Transcribe the data that follows in full. Leave out the pictures.

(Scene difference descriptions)

===============

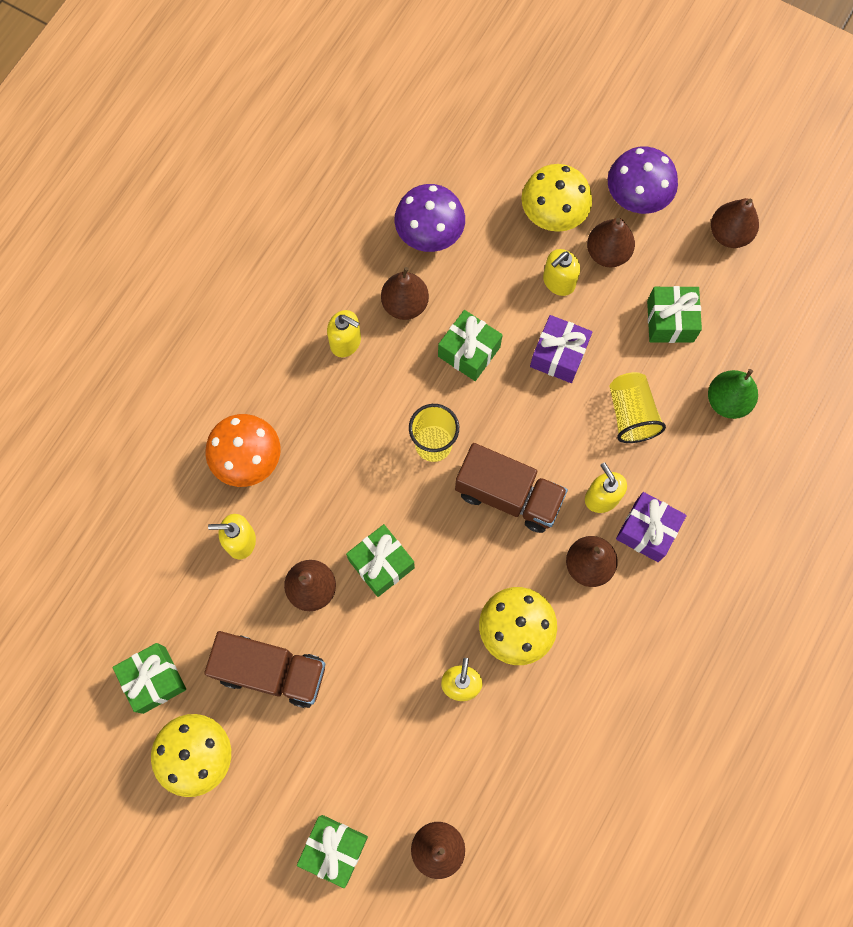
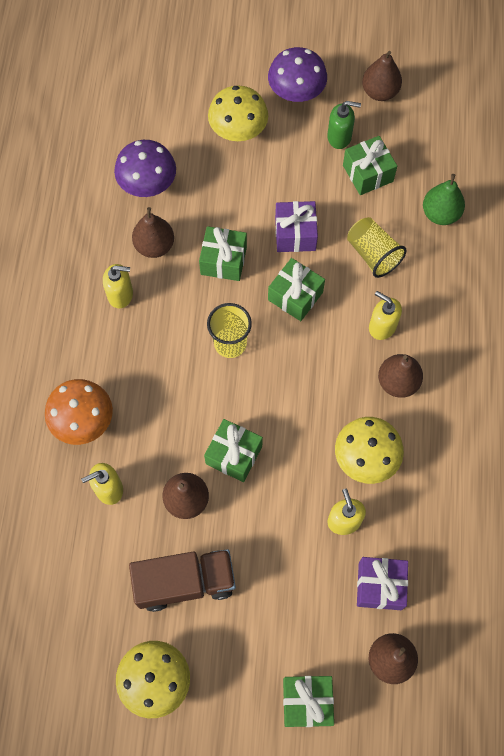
camera: 25 degrees left, 5 degrees down
(154, 680) = (89, 635): green gift -> green gift (295, 296)
(508, 495) = (309, 356): brown truck -> none
(558, 282) = (267, 179): yellow soap dispenser -> none
(607, 253) = (295, 142): brown pear -> none
(647, 531) = (429, 336): purple gift -> purple gift (380, 586)
(659, 267) = (339, 137): none -> green soap dispenser

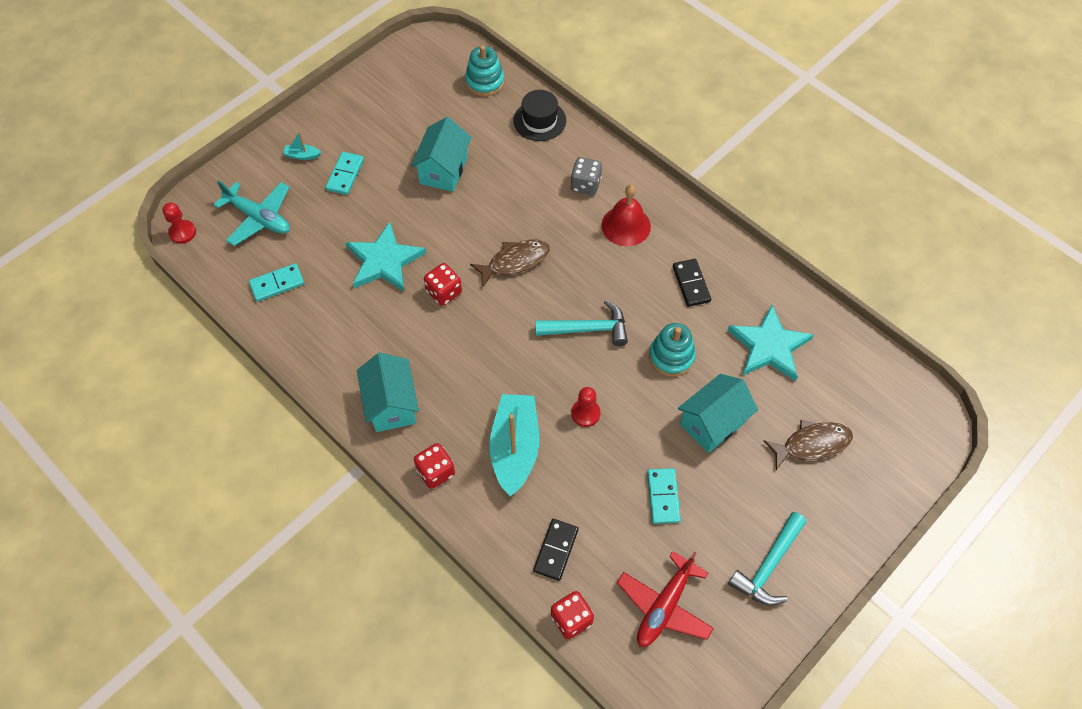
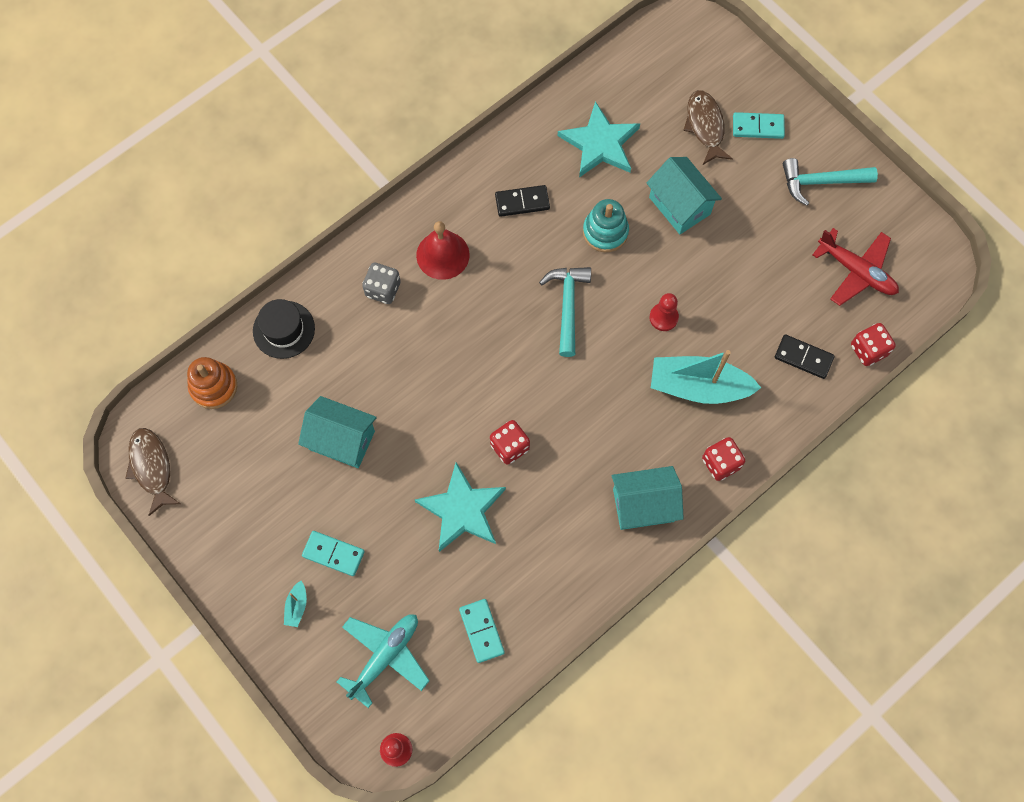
camera: 85 degrees left, 10 degrees up
(485, 82) = (213, 386): turquoise stacking toy -> orange stacking toy
(514, 262) = (477, 371): brown fish -> brown fish (152, 468)
(663, 497) = (753, 258): turquoise domino -> turquoise domino (758, 127)
(768, 566) = (820, 182): turquoise hammer -> turquoise hammer turned 135 degrees clockwise

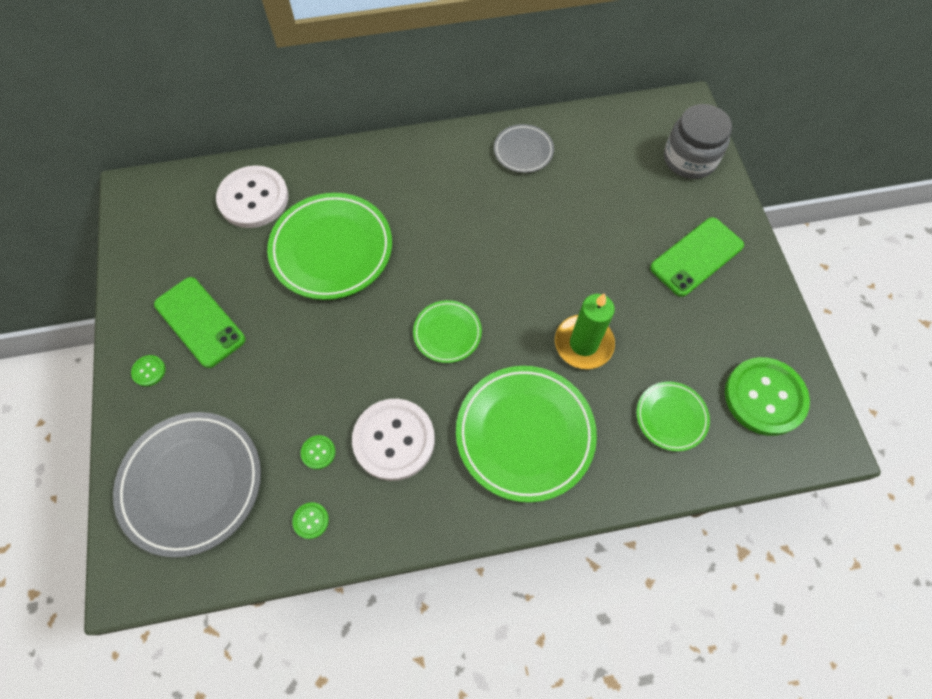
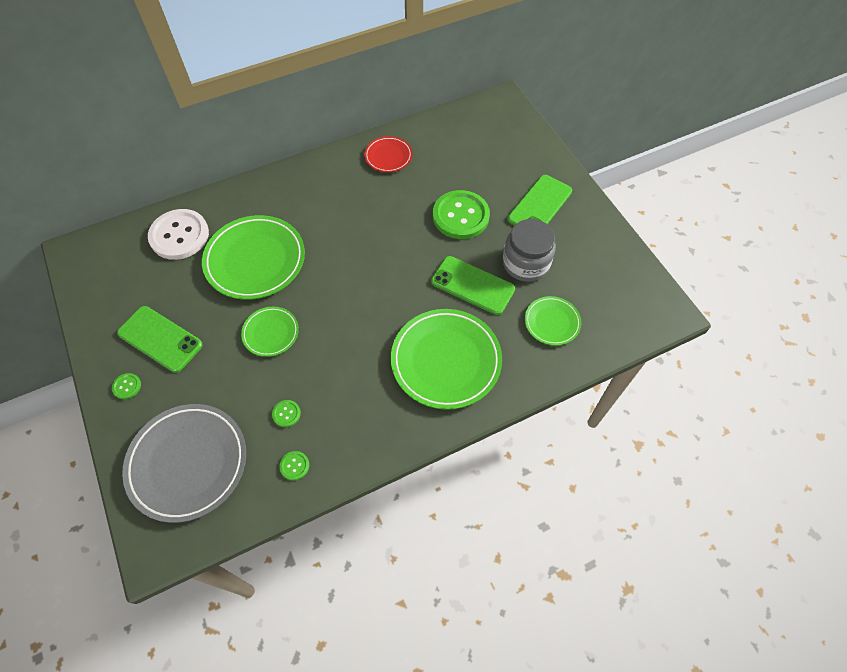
camera: 15 degrees left, 5 degrees down
(394, 440) = (345, 390): white button -> none
(447, 333) = (365, 301): green plate -> green plate (270, 333)
(523, 151) = (388, 156): grey plate -> red plate
(583, 343) = (472, 285): green candle -> green phone
(689, 159) = (516, 137): grey jar -> grey jar (526, 263)
(764, 397) = (615, 292): green button -> green button (460, 216)

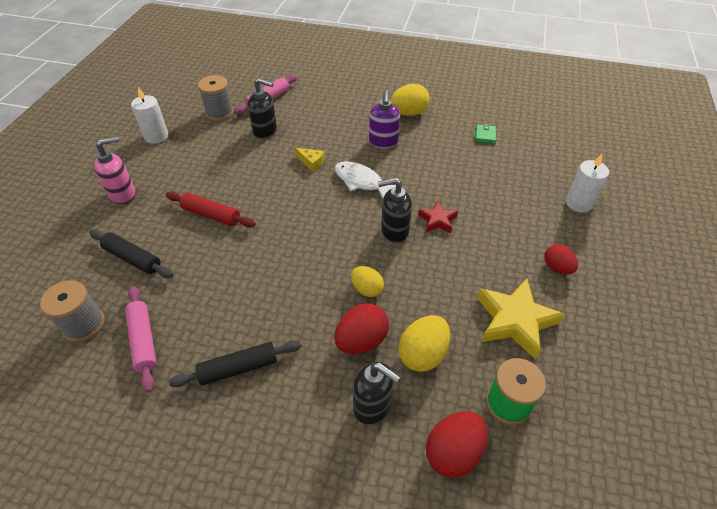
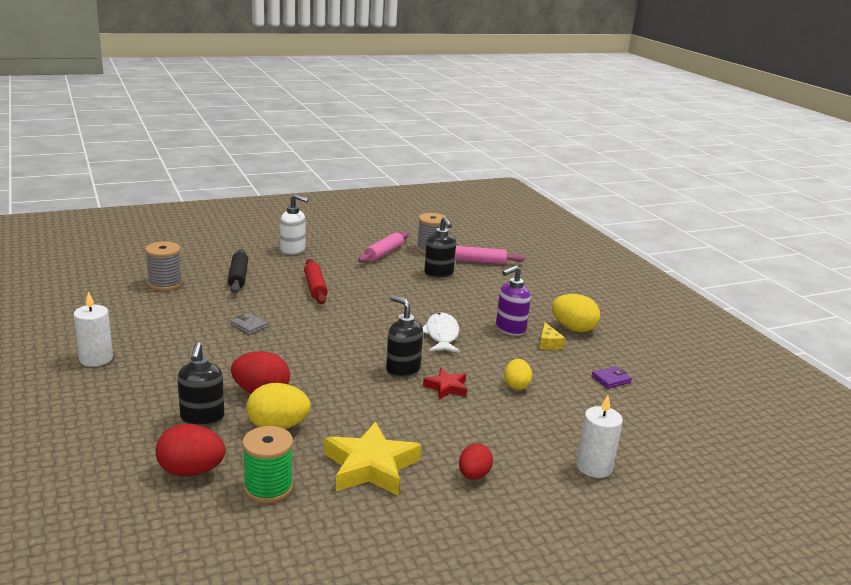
camera: 50 degrees right, 25 degrees down
(123, 194) = (293, 250): pink soap dispenser -> white soap dispenser
(143, 340) = (172, 308): pink rolling pin -> pink rolling pin (384, 253)
(156, 136) = (367, 238): white candle -> white candle (96, 359)
(237, 295) = (249, 326): none -> grey wallet
(238, 368) = (183, 350): black rolling pin -> none
(311, 162) = (431, 305): yellow cheese -> yellow cheese (548, 343)
(367, 289) = (318, 378): yellow egg -> yellow egg (516, 385)
(485, 135) = (611, 379): green wallet -> purple wallet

===============

*ANSWER FOR THE TASK:*
camera: 25 degrees left, 5 degrees down
(154, 680) = (89, 635): green gift -> green gift (295, 296)
(508, 495) = (309, 356): brown truck -> none
(558, 282) = (267, 179): yellow soap dispenser -> none
(607, 253) = (295, 142): brown pear -> none
(647, 531) = (429, 336): purple gift -> purple gift (380, 586)
(659, 267) = (339, 137): none -> green soap dispenser

camera: 85 degrees left, 10 degrees up
(485, 82) = (213, 386): turquoise stacking toy -> orange stacking toy
(514, 262) = (477, 371): brown fish -> brown fish (152, 468)
(663, 497) = (753, 258): turquoise domino -> turquoise domino (758, 127)
(768, 566) = (820, 182): turquoise hammer -> turquoise hammer turned 135 degrees clockwise

camera: 15 degrees left, 5 degrees down
(394, 440) = (345, 390): white button -> none
(447, 333) = (365, 301): green plate -> green plate (270, 333)
(523, 151) = (388, 156): grey plate -> red plate
(583, 343) = (472, 285): green candle -> green phone
(689, 159) = (516, 137): grey jar -> grey jar (526, 263)
(764, 397) = (615, 292): green button -> green button (460, 216)

camera: 50 degrees right, 25 degrees down
(123, 194) = (293, 250): pink soap dispenser -> white soap dispenser
(143, 340) = (172, 308): pink rolling pin -> pink rolling pin (384, 253)
(156, 136) = (367, 238): white candle -> white candle (96, 359)
(237, 295) = (249, 326): none -> grey wallet
(238, 368) = (183, 350): black rolling pin -> none
(311, 162) = (431, 305): yellow cheese -> yellow cheese (548, 343)
(367, 289) = (318, 378): yellow egg -> yellow egg (516, 385)
(485, 135) = (611, 379): green wallet -> purple wallet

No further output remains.